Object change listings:
------------------------------------------------------------

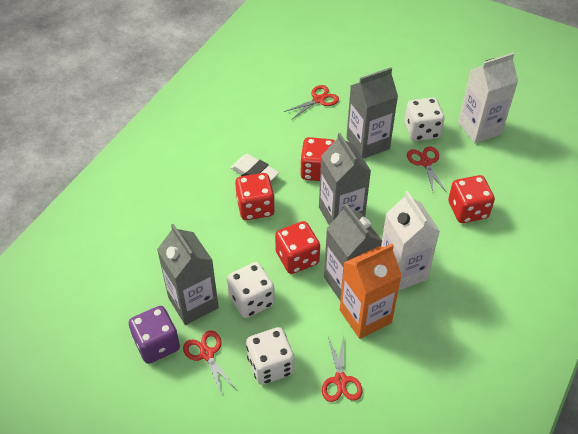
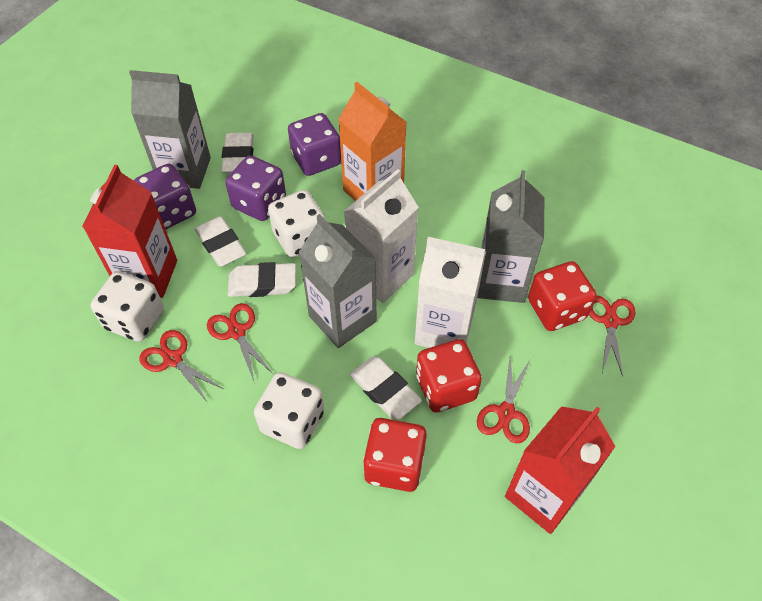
grey carton: 4 -> 3
purple dice: 1 -> 3
red carton: 0 -> 2
red dice: 4 -> 3
white eraser: 1 -> 4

------------------------------------------------------------

In the records above, copy exactly the lines from the one that contains "purple dice: 1 -> 3" through the last, and nothing else.

WRITTEN RESPONSE>
purple dice: 1 -> 3
red carton: 0 -> 2
red dice: 4 -> 3
white eraser: 1 -> 4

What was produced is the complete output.